-- Start --
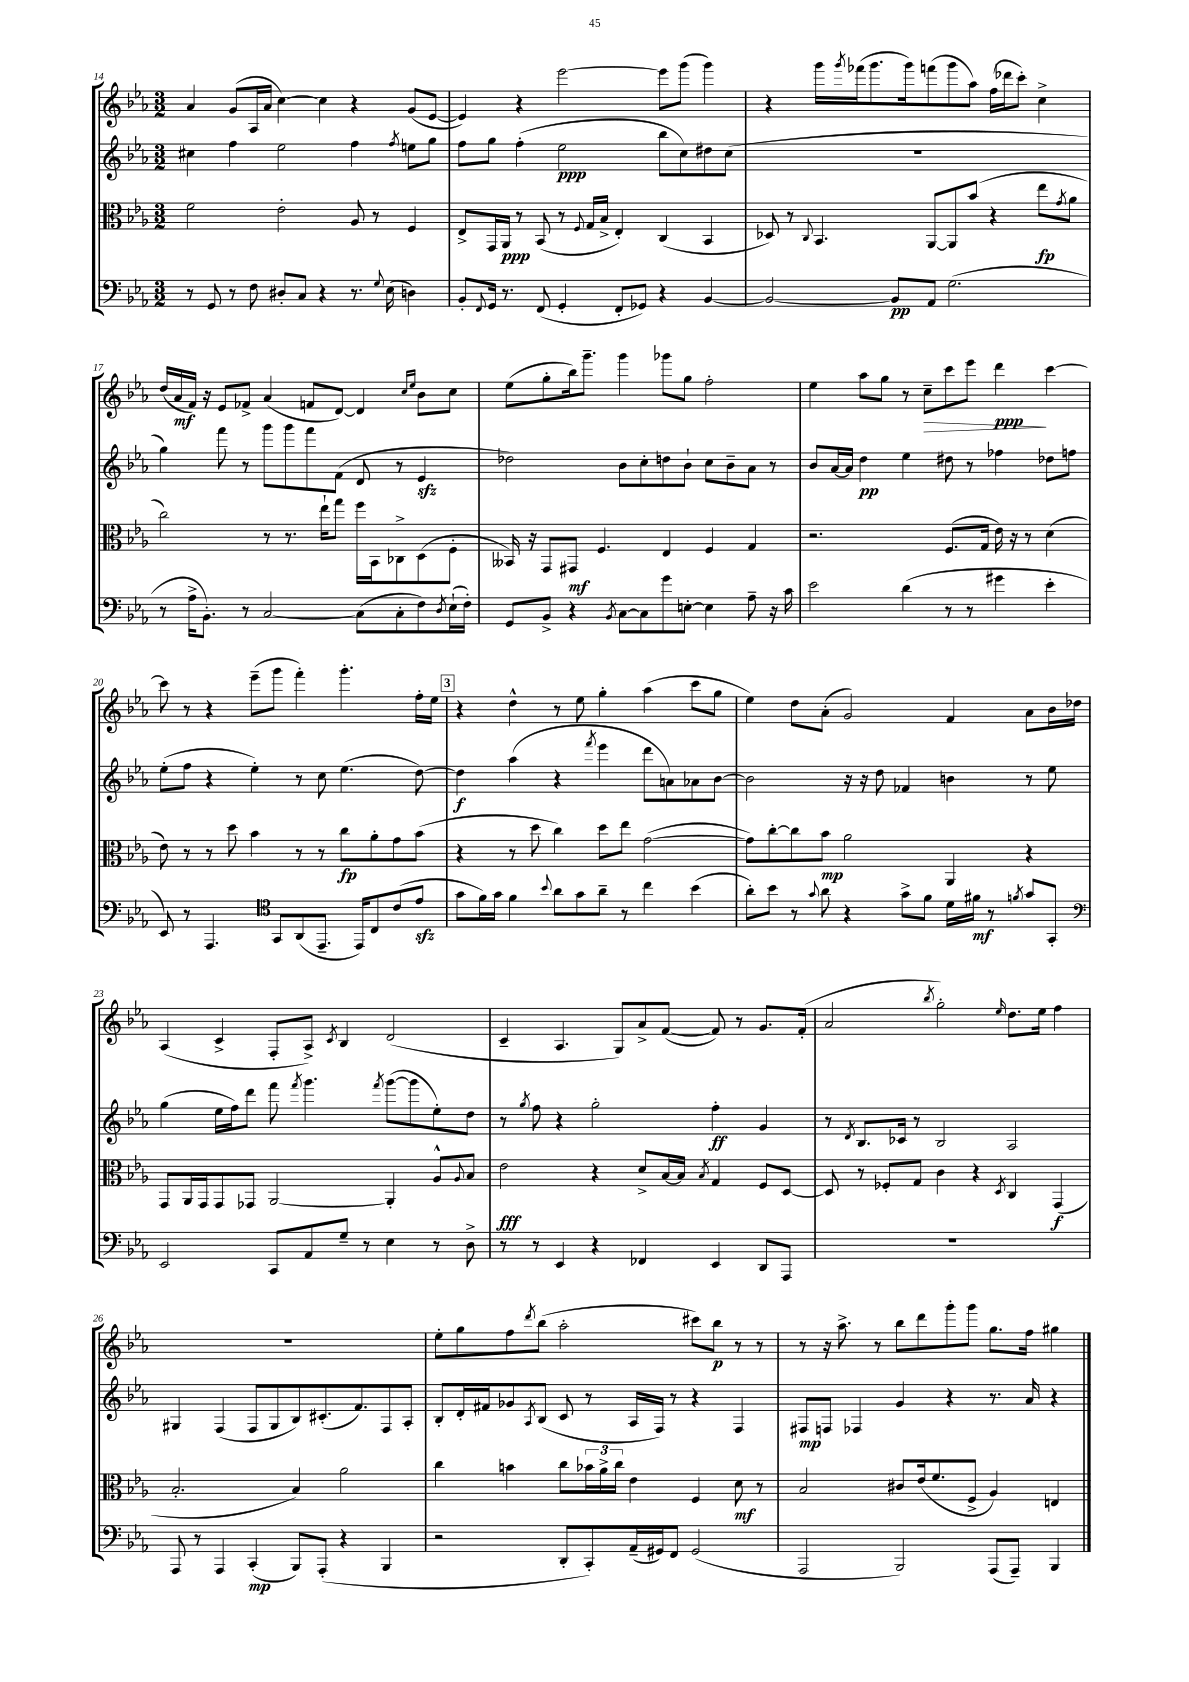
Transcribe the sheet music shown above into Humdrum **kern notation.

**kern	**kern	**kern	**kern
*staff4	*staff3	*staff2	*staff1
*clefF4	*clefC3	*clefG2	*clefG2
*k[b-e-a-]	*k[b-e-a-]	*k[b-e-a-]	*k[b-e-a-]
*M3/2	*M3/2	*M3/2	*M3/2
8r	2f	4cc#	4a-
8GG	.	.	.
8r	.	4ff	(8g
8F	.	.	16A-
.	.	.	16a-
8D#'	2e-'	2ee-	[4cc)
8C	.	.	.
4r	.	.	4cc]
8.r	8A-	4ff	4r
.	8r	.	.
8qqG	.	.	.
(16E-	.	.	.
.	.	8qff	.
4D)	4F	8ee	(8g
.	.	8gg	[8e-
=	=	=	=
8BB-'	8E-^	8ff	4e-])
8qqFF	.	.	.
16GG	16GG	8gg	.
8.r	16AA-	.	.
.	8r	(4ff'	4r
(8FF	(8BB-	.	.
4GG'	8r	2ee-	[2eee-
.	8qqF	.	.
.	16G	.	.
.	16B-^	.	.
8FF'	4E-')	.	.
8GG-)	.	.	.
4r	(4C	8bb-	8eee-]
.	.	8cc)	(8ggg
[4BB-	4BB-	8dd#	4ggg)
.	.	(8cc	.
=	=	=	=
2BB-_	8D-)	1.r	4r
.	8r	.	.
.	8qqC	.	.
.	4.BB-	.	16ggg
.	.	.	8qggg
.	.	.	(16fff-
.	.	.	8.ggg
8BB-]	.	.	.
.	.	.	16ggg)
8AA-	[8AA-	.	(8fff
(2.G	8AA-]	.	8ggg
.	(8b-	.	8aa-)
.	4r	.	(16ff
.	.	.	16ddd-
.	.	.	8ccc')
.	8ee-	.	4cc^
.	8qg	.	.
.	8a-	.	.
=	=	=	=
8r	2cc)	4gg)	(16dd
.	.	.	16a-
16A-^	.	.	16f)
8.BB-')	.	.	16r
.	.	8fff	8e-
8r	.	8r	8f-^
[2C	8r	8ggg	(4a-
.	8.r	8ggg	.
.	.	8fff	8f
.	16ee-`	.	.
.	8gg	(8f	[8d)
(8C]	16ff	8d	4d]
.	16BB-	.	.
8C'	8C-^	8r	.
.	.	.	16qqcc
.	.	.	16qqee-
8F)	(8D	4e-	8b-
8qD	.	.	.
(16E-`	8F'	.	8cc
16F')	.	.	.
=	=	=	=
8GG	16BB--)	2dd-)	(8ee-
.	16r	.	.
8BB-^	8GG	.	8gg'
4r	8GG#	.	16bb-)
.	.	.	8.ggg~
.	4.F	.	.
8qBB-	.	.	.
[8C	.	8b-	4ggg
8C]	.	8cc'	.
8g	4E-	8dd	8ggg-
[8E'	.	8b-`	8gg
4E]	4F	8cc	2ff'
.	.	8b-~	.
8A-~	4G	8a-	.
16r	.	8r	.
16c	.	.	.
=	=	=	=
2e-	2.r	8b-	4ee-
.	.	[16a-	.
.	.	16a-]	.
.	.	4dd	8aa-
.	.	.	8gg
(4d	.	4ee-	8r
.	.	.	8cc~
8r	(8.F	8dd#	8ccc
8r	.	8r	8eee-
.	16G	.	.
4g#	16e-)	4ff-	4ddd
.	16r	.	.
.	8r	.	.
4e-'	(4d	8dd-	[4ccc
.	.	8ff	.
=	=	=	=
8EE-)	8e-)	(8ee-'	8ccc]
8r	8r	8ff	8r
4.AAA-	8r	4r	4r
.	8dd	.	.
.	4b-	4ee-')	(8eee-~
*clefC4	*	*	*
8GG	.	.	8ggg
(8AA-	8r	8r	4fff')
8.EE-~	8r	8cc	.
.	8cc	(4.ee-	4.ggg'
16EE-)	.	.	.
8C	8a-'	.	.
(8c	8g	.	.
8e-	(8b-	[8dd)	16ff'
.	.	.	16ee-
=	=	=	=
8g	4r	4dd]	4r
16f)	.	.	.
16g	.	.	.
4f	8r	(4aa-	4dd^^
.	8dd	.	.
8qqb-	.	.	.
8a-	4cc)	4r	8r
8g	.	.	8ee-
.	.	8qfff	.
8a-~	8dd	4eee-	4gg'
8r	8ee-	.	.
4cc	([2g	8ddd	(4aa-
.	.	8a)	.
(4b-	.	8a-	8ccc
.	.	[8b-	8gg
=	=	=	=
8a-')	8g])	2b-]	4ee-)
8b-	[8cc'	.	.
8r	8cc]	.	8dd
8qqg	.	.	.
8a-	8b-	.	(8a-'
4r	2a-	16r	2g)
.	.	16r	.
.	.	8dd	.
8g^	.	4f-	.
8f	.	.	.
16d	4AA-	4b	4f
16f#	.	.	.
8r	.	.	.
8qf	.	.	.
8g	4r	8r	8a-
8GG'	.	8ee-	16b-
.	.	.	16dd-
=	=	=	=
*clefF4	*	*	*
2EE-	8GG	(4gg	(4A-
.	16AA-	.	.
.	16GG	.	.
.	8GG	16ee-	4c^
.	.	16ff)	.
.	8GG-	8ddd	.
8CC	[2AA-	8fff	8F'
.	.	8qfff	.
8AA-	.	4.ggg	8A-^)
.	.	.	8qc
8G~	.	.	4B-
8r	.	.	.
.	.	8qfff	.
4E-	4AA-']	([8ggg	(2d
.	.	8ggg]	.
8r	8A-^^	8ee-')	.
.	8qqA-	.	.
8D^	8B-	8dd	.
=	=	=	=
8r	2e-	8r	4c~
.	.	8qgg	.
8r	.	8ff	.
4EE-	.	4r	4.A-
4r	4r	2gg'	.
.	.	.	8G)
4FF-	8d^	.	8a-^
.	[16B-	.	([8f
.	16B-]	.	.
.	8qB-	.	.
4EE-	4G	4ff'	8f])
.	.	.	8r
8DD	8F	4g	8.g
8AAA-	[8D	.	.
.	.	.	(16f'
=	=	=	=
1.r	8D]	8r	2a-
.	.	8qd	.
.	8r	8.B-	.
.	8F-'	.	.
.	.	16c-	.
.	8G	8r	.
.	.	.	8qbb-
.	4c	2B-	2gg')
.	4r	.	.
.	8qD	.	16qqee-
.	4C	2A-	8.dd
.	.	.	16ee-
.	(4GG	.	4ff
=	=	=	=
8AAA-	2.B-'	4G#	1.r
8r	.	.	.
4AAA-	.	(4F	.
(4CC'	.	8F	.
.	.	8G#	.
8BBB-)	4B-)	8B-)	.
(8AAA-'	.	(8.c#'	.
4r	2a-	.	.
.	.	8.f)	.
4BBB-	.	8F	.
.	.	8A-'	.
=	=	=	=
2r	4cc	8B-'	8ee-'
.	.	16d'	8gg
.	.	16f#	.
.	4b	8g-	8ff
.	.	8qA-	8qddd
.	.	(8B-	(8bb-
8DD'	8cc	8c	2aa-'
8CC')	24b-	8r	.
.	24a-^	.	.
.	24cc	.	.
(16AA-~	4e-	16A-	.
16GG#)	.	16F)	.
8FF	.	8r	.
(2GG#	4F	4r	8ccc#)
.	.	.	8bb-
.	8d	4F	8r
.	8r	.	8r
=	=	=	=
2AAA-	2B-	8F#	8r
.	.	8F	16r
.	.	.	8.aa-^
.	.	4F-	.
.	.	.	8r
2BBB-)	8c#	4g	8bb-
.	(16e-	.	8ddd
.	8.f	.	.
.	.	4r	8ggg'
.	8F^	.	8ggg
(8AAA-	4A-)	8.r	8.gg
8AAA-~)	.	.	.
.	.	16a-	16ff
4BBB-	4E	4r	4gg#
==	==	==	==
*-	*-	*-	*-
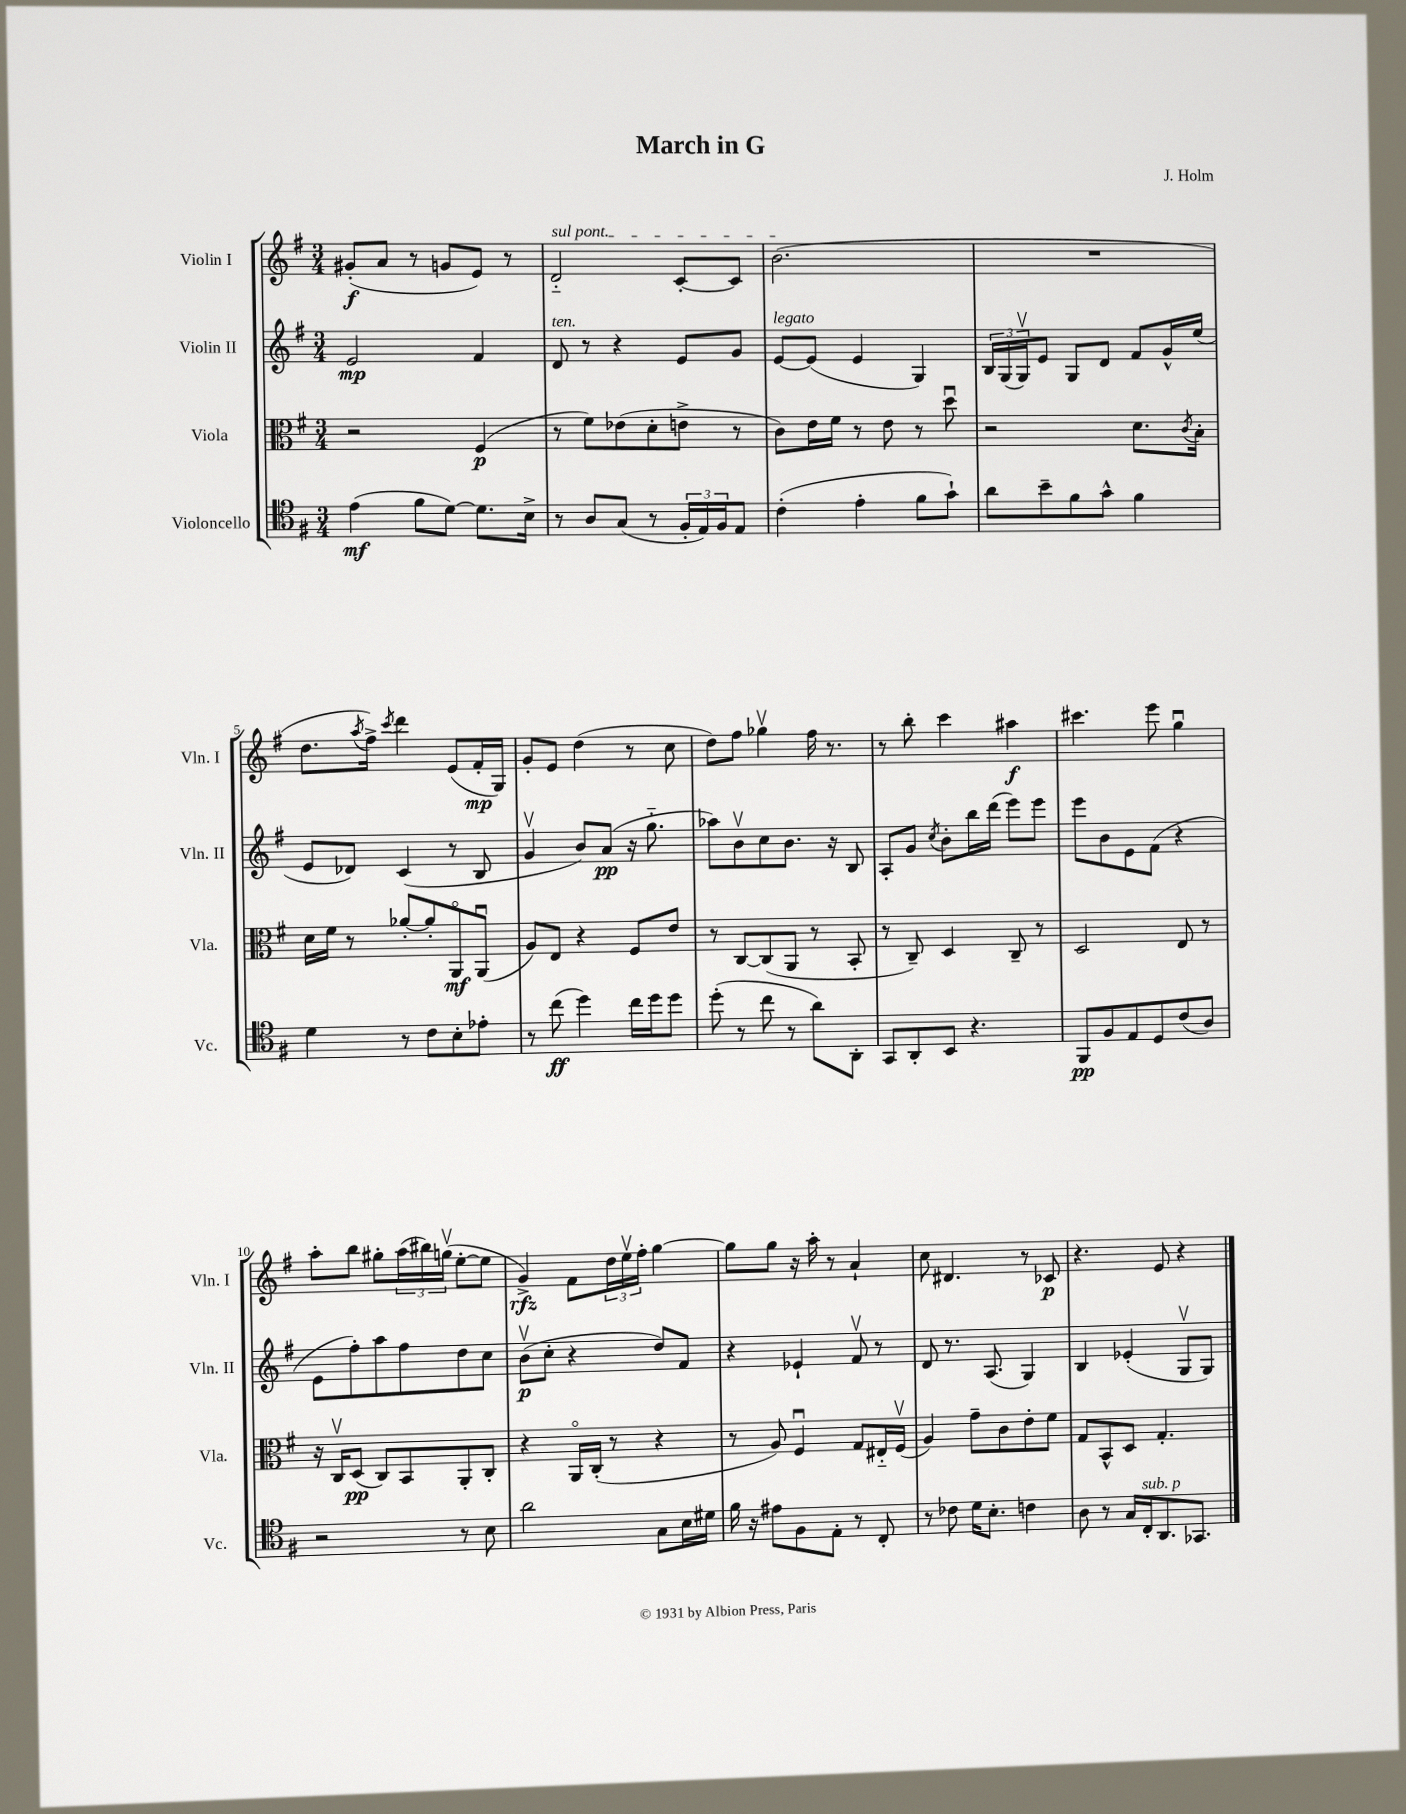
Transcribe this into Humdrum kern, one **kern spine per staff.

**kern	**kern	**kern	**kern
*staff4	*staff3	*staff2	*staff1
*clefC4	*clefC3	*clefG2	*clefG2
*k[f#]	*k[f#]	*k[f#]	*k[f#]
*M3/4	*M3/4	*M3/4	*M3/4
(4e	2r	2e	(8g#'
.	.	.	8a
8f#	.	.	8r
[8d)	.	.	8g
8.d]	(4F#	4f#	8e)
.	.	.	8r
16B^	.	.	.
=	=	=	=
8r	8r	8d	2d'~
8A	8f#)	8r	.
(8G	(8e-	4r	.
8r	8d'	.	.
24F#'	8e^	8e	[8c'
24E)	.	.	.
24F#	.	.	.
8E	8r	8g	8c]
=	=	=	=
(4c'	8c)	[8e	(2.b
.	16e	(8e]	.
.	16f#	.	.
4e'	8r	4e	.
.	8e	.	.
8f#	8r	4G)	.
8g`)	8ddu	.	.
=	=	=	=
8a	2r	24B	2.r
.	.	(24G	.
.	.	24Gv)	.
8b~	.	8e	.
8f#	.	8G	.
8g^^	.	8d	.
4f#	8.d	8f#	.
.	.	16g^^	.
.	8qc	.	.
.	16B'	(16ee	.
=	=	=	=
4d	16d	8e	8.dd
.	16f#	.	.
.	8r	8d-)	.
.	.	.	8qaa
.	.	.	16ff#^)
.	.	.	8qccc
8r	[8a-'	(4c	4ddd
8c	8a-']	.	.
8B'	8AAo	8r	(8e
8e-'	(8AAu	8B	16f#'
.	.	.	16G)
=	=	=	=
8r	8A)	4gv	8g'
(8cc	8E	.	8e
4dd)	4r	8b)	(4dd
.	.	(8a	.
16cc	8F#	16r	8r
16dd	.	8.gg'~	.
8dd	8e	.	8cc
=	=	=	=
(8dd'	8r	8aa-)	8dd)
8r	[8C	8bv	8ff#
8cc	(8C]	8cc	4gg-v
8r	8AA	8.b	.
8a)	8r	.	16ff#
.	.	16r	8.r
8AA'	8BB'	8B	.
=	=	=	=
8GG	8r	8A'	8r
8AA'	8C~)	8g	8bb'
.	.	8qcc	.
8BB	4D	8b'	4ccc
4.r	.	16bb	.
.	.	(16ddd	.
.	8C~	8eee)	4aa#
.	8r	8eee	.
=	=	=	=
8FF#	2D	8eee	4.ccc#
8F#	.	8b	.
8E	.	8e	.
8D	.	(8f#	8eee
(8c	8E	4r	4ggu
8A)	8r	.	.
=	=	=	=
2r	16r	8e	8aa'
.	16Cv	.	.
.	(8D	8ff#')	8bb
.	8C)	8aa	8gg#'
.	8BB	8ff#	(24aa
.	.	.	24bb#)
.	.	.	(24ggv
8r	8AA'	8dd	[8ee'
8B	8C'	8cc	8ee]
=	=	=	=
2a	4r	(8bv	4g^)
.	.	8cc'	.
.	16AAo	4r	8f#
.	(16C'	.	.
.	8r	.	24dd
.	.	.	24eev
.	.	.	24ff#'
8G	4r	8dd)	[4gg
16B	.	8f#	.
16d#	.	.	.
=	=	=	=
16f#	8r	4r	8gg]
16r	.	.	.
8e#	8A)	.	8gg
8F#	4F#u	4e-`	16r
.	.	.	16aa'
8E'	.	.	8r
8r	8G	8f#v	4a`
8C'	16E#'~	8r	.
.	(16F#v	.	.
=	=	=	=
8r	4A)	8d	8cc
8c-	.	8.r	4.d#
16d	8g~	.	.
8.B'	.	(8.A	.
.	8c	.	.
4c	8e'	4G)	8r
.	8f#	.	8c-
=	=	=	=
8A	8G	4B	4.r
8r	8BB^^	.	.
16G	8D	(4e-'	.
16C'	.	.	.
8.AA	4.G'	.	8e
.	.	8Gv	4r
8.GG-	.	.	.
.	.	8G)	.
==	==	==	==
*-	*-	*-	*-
-- End --
Pull out every line of the records above that contains the word "Transcribe" and copy each one in full.

RESULT >>
Transcribe the sheet music shown above into Humdrum **kern notation.
Transcribe this into Humdrum kern, one **kern spine per staff.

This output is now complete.